Exclude the pictures and retype the entries as written.

==== RECORD SET

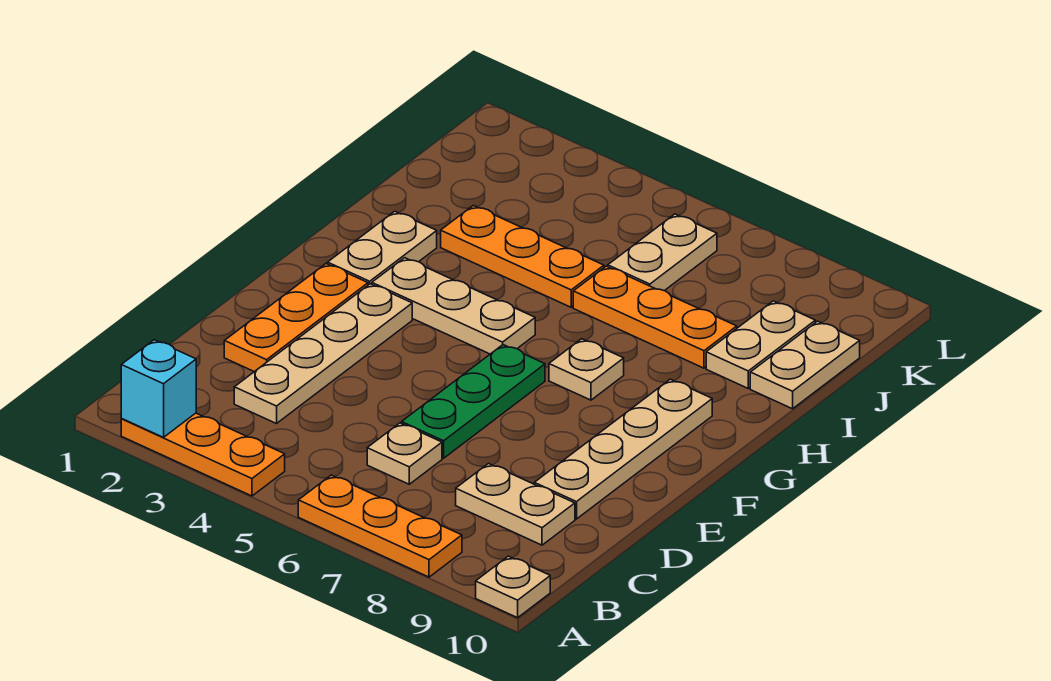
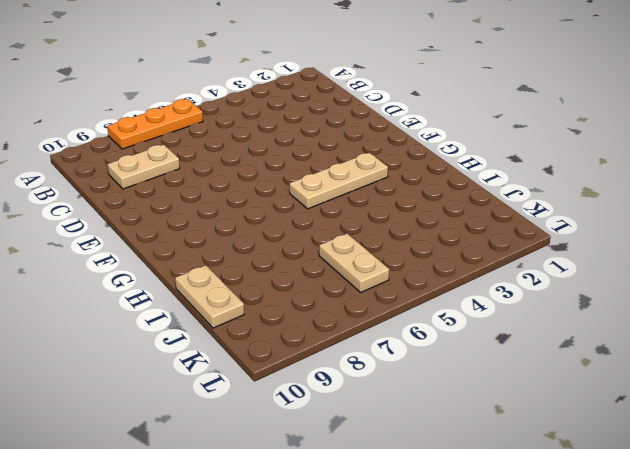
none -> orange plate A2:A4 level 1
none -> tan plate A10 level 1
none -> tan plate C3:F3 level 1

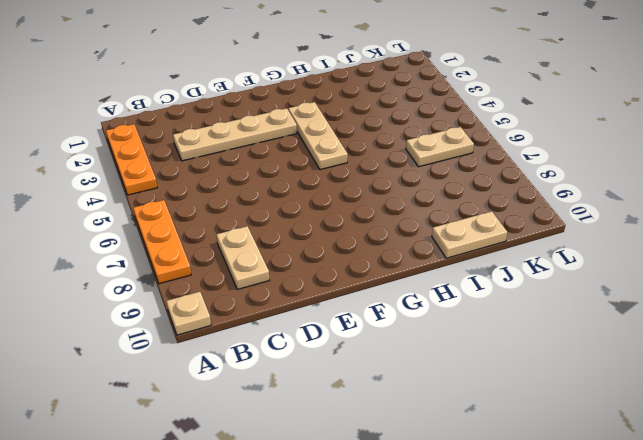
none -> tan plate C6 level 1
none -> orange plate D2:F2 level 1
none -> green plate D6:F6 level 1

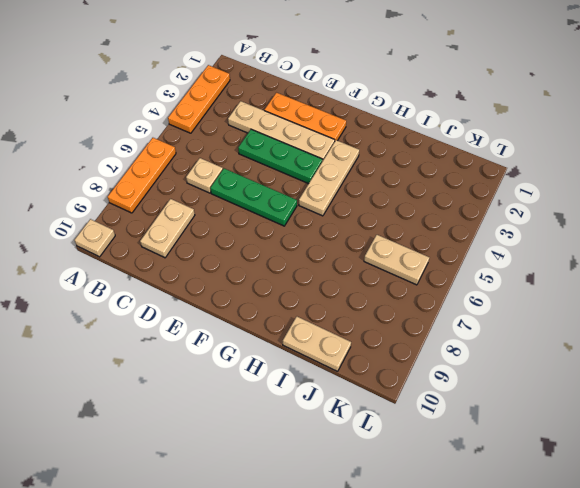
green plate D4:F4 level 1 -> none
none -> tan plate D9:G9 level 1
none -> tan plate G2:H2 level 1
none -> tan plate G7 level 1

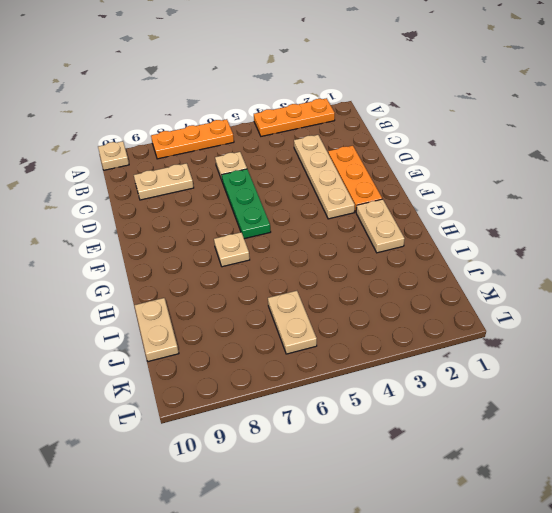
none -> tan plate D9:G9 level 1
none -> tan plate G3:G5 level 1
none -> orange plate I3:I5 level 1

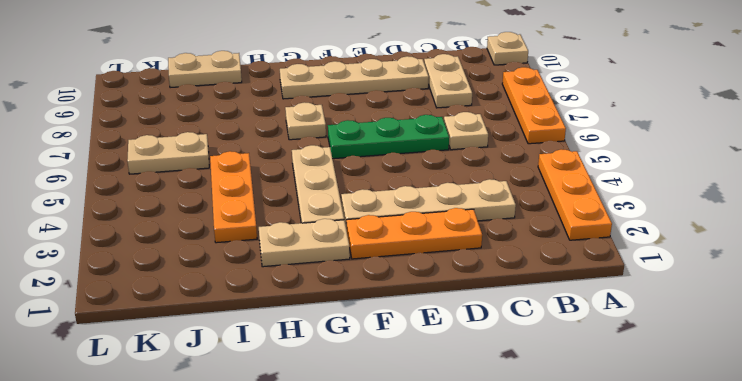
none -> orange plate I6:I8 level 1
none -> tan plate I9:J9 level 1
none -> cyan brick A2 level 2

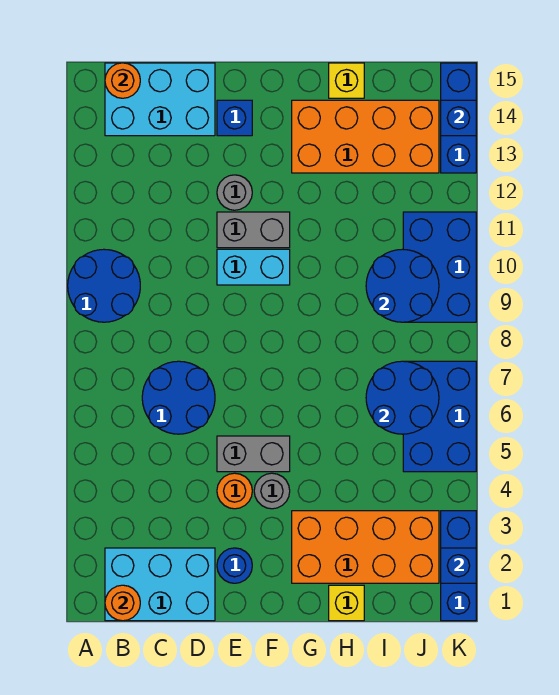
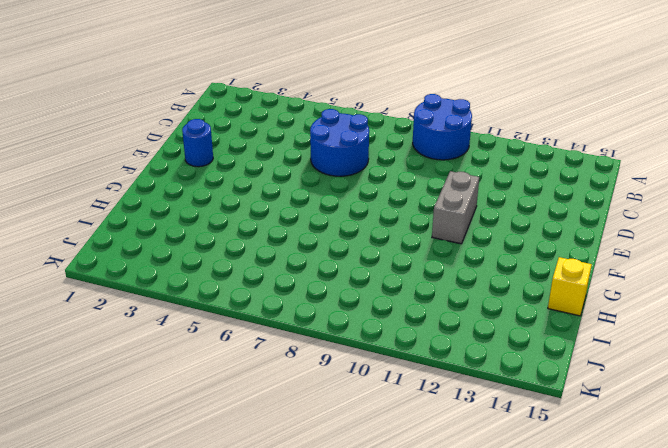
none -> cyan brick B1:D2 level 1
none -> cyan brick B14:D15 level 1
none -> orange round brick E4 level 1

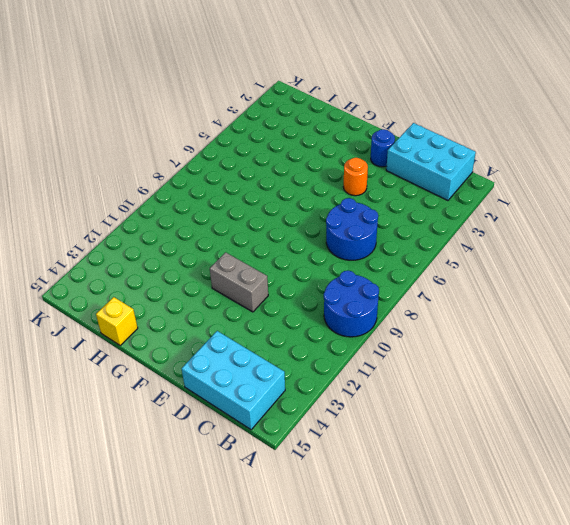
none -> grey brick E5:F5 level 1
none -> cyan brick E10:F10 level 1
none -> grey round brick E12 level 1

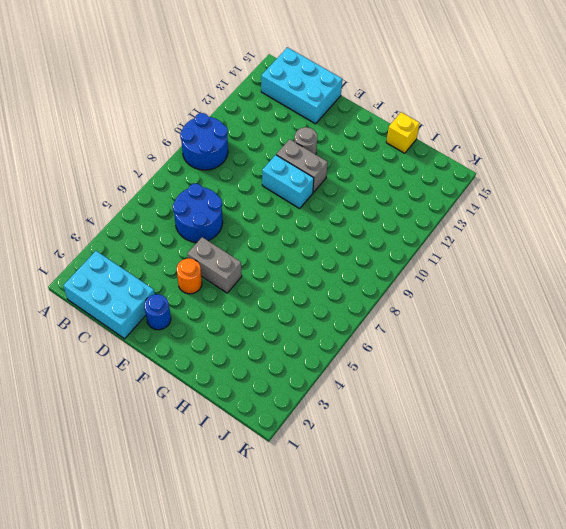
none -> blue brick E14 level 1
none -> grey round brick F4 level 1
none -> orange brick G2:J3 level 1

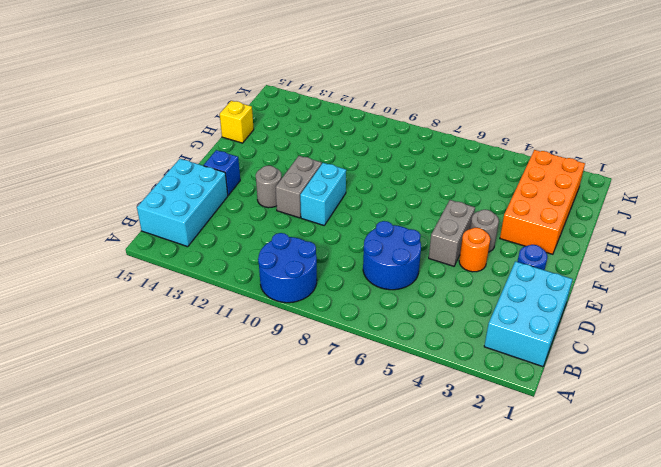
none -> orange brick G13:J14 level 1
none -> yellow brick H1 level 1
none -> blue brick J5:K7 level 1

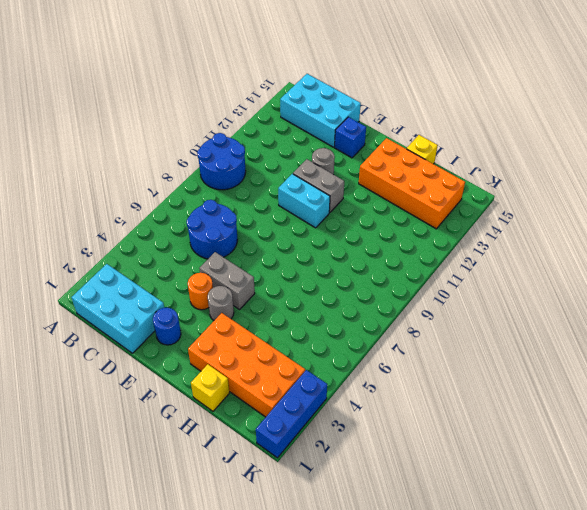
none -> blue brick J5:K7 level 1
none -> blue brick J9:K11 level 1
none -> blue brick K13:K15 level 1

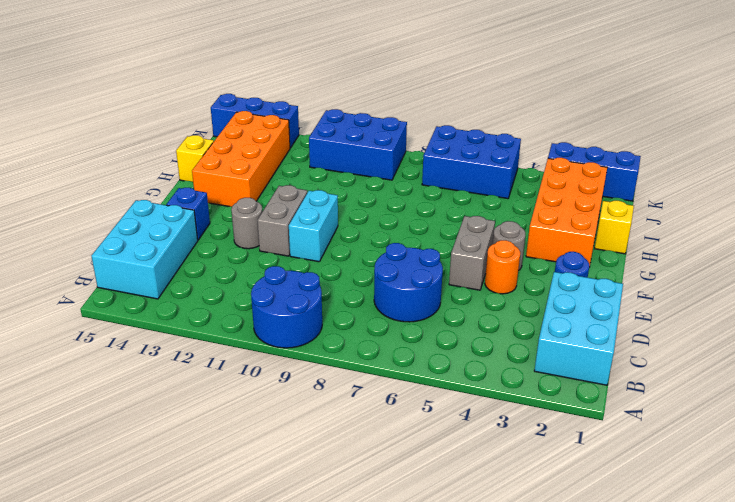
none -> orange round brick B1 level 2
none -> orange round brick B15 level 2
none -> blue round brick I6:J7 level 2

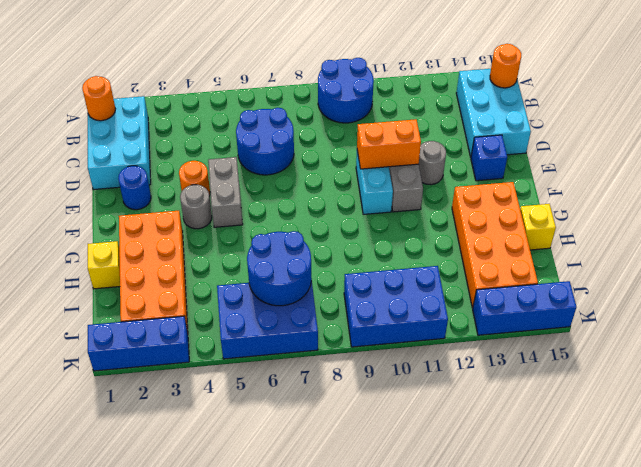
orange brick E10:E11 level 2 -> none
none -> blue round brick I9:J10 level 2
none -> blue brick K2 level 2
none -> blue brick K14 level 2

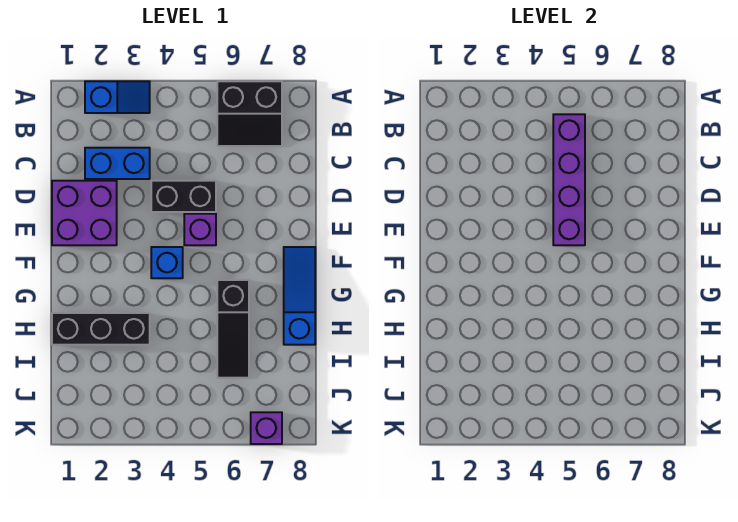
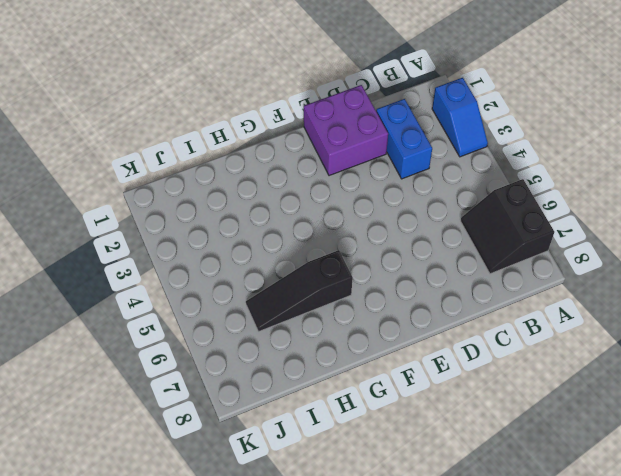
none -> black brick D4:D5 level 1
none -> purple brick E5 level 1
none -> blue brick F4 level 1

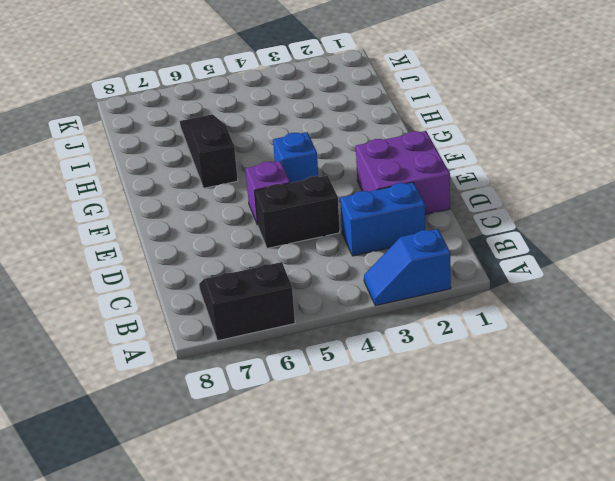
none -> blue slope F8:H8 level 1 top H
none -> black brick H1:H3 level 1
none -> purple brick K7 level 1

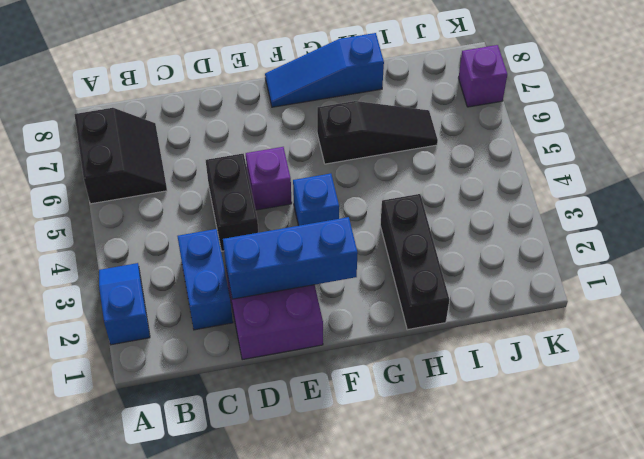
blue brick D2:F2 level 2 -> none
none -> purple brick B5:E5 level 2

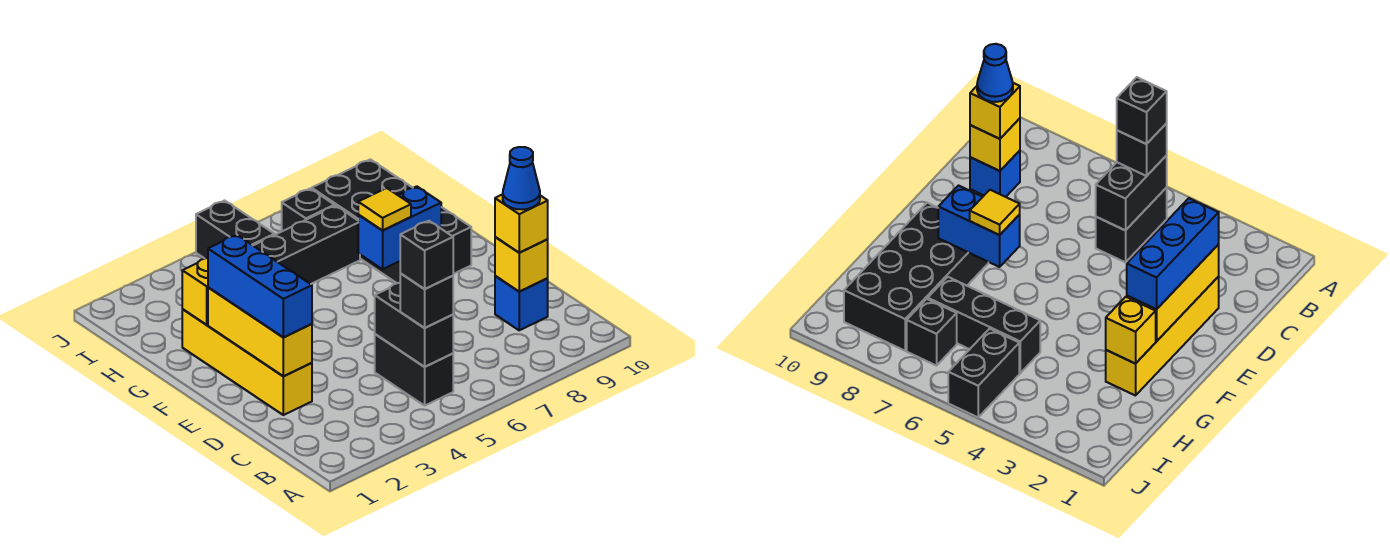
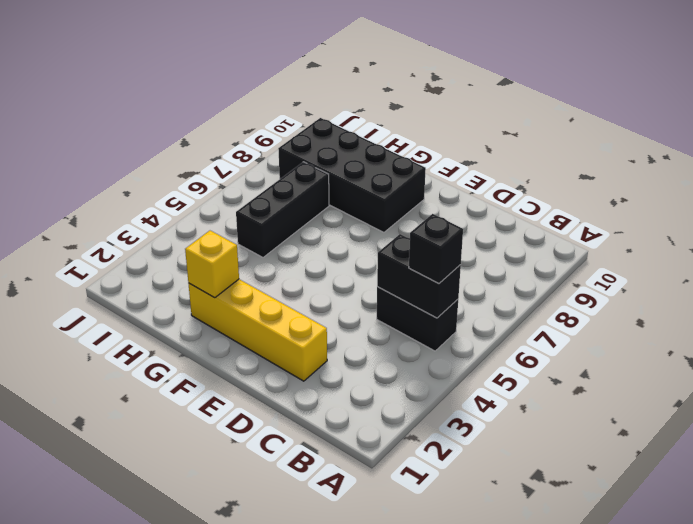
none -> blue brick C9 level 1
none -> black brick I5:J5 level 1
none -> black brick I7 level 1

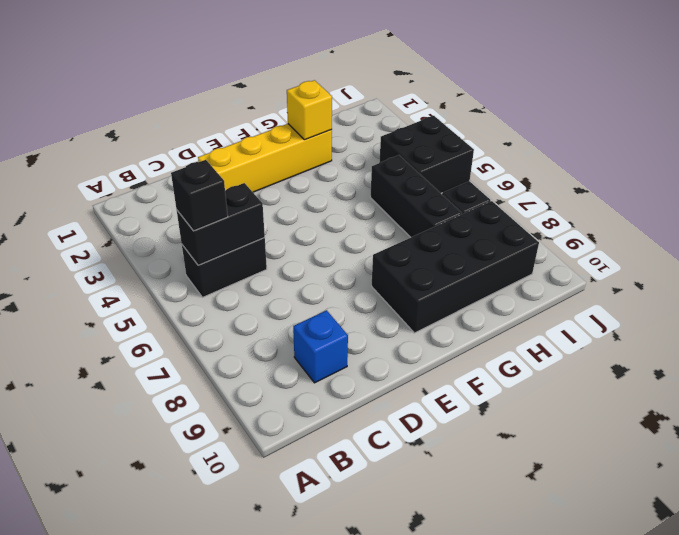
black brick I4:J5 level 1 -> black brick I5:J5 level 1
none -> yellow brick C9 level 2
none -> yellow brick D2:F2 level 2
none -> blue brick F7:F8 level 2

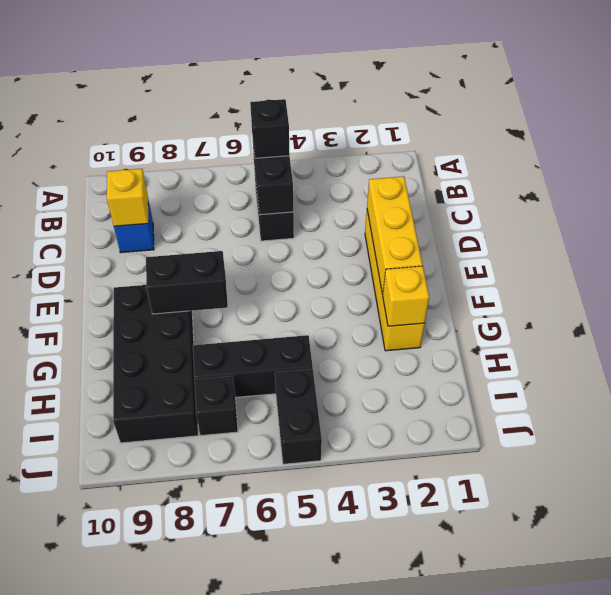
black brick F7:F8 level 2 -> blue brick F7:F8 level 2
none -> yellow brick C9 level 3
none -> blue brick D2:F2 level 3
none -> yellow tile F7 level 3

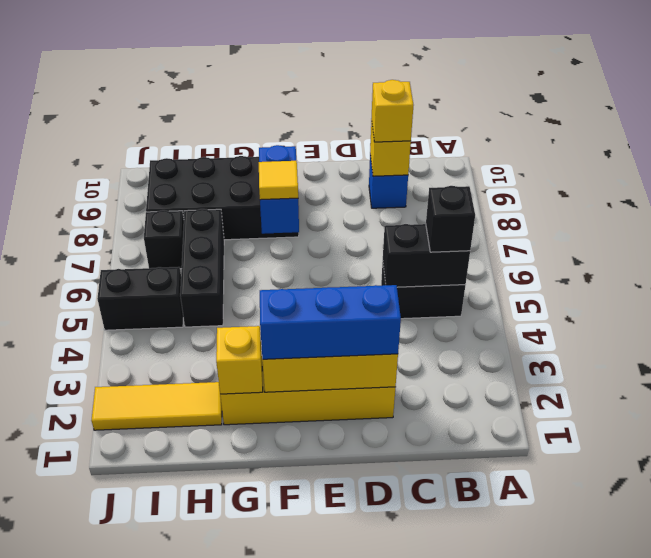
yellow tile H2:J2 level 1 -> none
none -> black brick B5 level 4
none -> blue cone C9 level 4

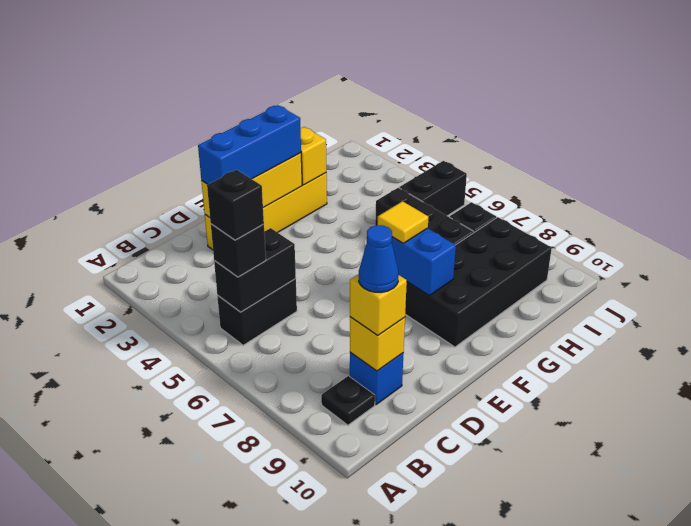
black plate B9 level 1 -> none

========

• ANSWER SPACE:
none -> orange plate A2:A4 level 1
none -> tan plate A10 level 1
none -> tan plate C3:F3 level 1

none -> tan plate C6 level 1
none -> orange plate D2:F2 level 1
none -> green plate D6:F6 level 1

green plate D4:F4 level 1 -> none
none -> tan plate D9:G9 level 1
none -> tan plate G2:H2 level 1
none -> tan plate G7 level 1

none -> tan plate D9:G9 level 1
none -> tan plate G3:G5 level 1
none -> orange plate I3:I5 level 1

none -> orange plate I6:I8 level 1
none -> tan plate I9:J9 level 1
none -> cyan brick A2 level 2

none -> cyan brick B1:D2 level 1
none -> cyan brick B14:D15 level 1
none -> orange round brick E4 level 1

none -> grey brick E5:F5 level 1
none -> cyan brick E10:F10 level 1
none -> grey round brick E12 level 1

none -> blue brick E14 level 1
none -> grey round brick F4 level 1
none -> orange brick G2:J3 level 1

none -> orange brick G13:J14 level 1
none -> yellow brick H1 level 1
none -> blue brick J5:K7 level 1

none -> blue brick J5:K7 level 1
none -> blue brick J9:K11 level 1
none -> blue brick K13:K15 level 1

none -> orange round brick B1 level 2
none -> orange round brick B15 level 2
none -> blue round brick I6:J7 level 2

orange brick E10:E11 level 2 -> none
none -> blue round brick I9:J10 level 2
none -> blue brick K2 level 2
none -> blue brick K14 level 2

none -> black brick D4:D5 level 1
none -> purple brick E5 level 1
none -> blue brick F4 level 1

none -> blue slope F8:H8 level 1 top H
none -> black brick H1:H3 level 1
none -> purple brick K7 level 1

blue brick D2:F2 level 2 -> none
none -> purple brick B5:E5 level 2

none -> blue brick C9 level 1
none -> black brick I5:J5 level 1
none -> black brick I7 level 1

black brick I4:J5 level 1 -> black brick I5:J5 level 1
none -> yellow brick C9 level 2
none -> yellow brick D2:F2 level 2
none -> blue brick F7:F8 level 2

black brick F7:F8 level 2 -> blue brick F7:F8 level 2
none -> yellow brick C9 level 3
none -> blue brick D2:F2 level 3
none -> yellow tile F7 level 3

yellow tile H2:J2 level 1 -> none
none -> black brick B5 level 4
none -> blue cone C9 level 4

black plate B9 level 1 -> none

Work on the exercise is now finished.